Records ->
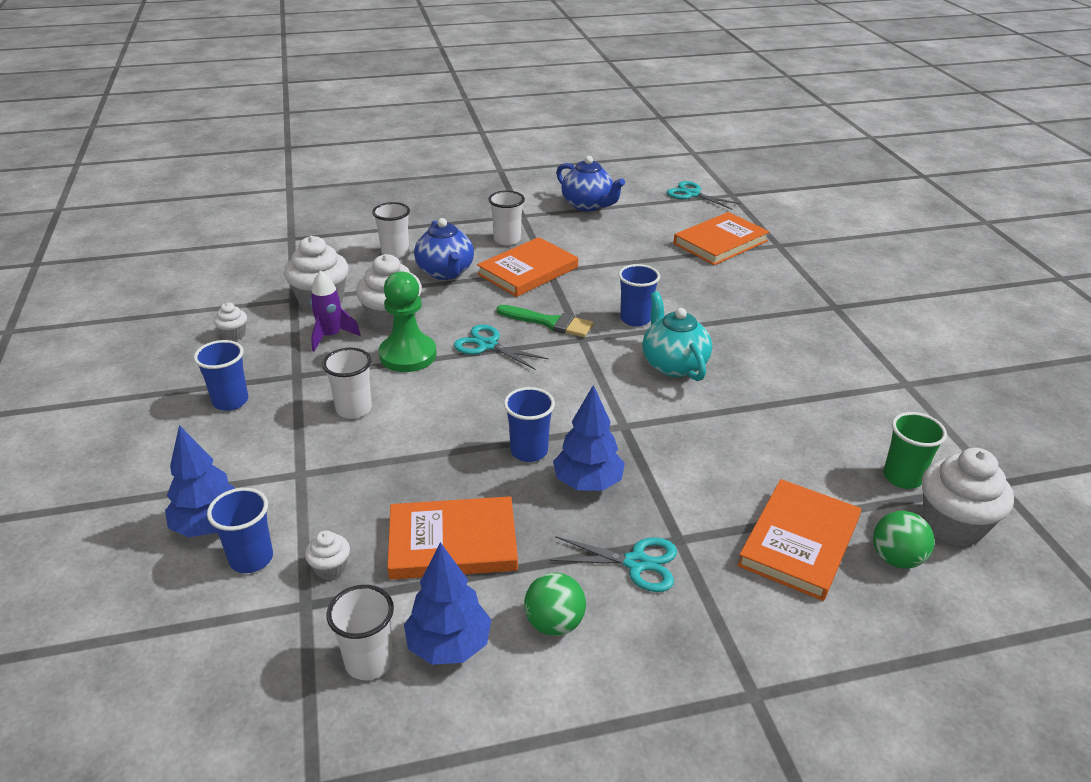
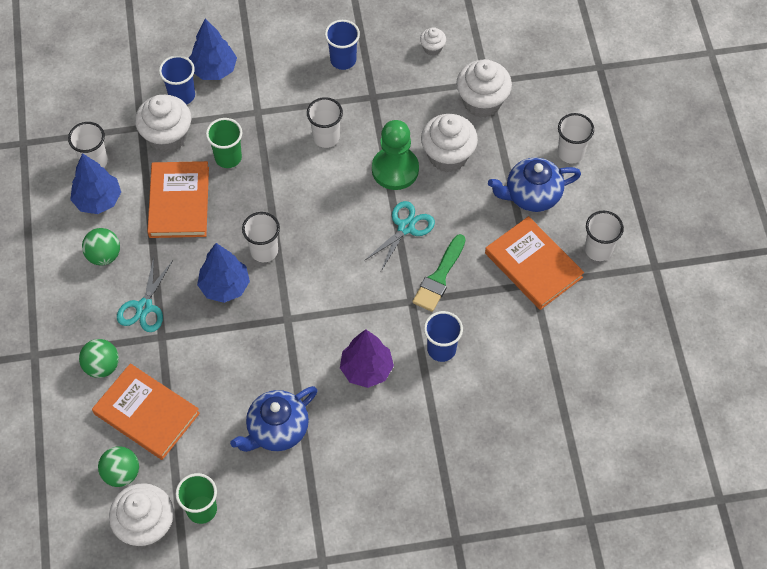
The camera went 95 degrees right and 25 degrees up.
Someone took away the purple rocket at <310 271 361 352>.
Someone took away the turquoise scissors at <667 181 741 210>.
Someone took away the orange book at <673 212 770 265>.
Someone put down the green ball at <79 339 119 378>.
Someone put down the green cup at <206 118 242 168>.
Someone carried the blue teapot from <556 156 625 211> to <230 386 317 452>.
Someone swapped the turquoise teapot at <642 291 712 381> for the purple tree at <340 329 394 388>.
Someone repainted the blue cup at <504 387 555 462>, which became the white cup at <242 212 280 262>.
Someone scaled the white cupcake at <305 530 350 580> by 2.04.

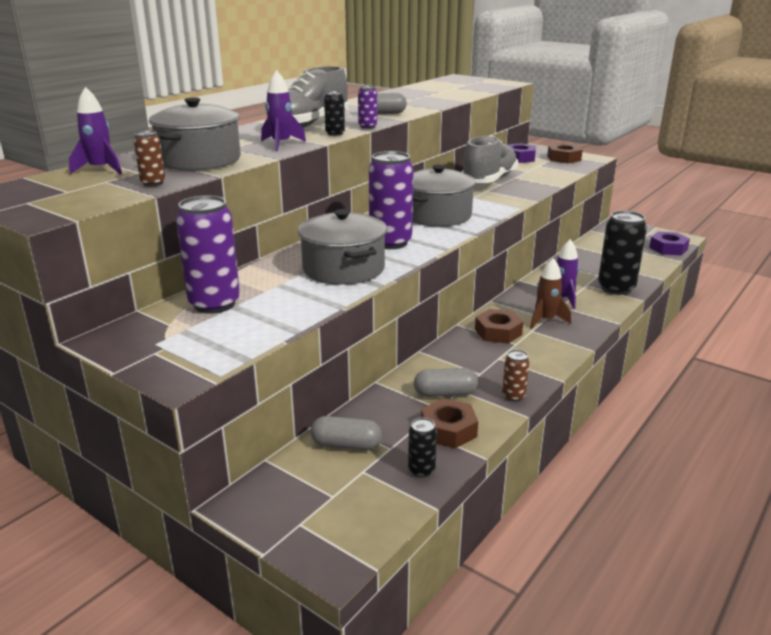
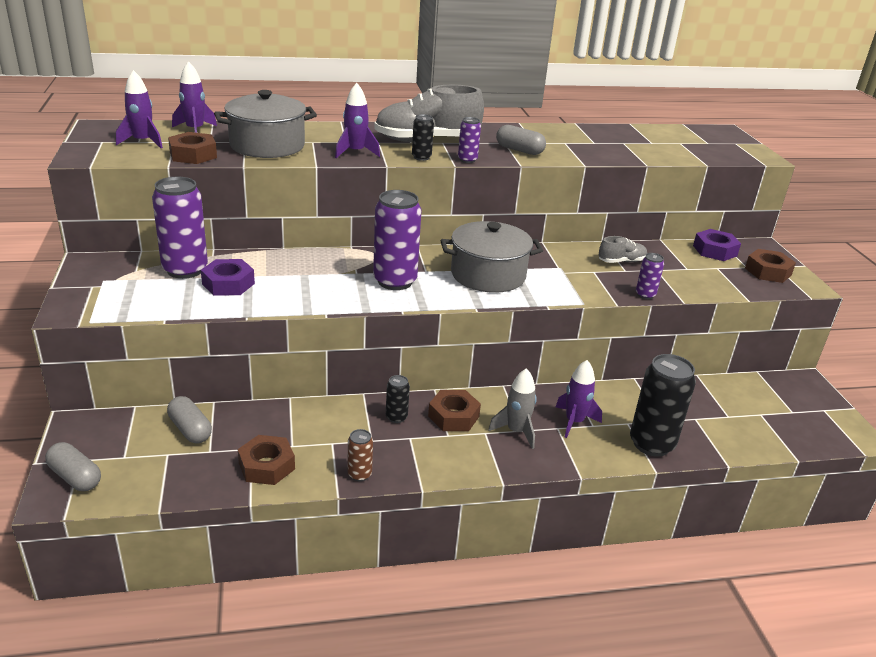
The camera went 40 degrees right and 5 degrees up.
Someone took away the grey pot at <298 209 387 285>.
Someone put down the purple rocket at <116 70 163 148>.
Someone put down the purple can at <636 253 664 299>.
Someone carried the black can from <408 418 437 478> to <386 375 410 423>.
Someone carried the grey capsule from <414 368 478 397> to <45 442 101 491>.
Someone carried the purple nut from <649 232 690 255> to <201 259 255 296>.
Someone swapped the brown can at <134 130 165 186> for the brown nut at <168 132 217 164>.
Someone repainted the brown rocket at <530 258 571 329>, which became the grey rocket at <488 368 537 449>.
Someone scaled the grey shoe at <461 136 518 183> by 0.49.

Description of the task -> Would you please reproduce verbatim the run of lines that opens the listing and ends with the line holding "Someone took away the grey", and only that run, leaving every picture out?

Exercise result ->
The camera went 95 degrees right and 25 degrees up.
Someone took away the purple rocket at <310 271 361 352>.
Someone took away the turquoise scissors at <667 181 741 210>.
Someone took away the orange book at <673 212 770 265>.
Someone put down the green ball at <79 339 119 378>.
Someone put down the green cup at <206 118 242 168>.
Someone carried the blue teapot from <556 156 625 211> to <230 386 317 452>.
Someone swapped the turquoise teapot at <642 291 712 381> for the purple tree at <340 329 394 388>.
Someone repainted the blue cup at <504 387 555 462>, which became the white cup at <242 212 280 262>.
Someone scaled the white cupcake at <305 530 350 580> by 2.04.

The camera went 40 degrees right and 5 degrees up.
Someone took away the grey pot at <298 209 387 285>.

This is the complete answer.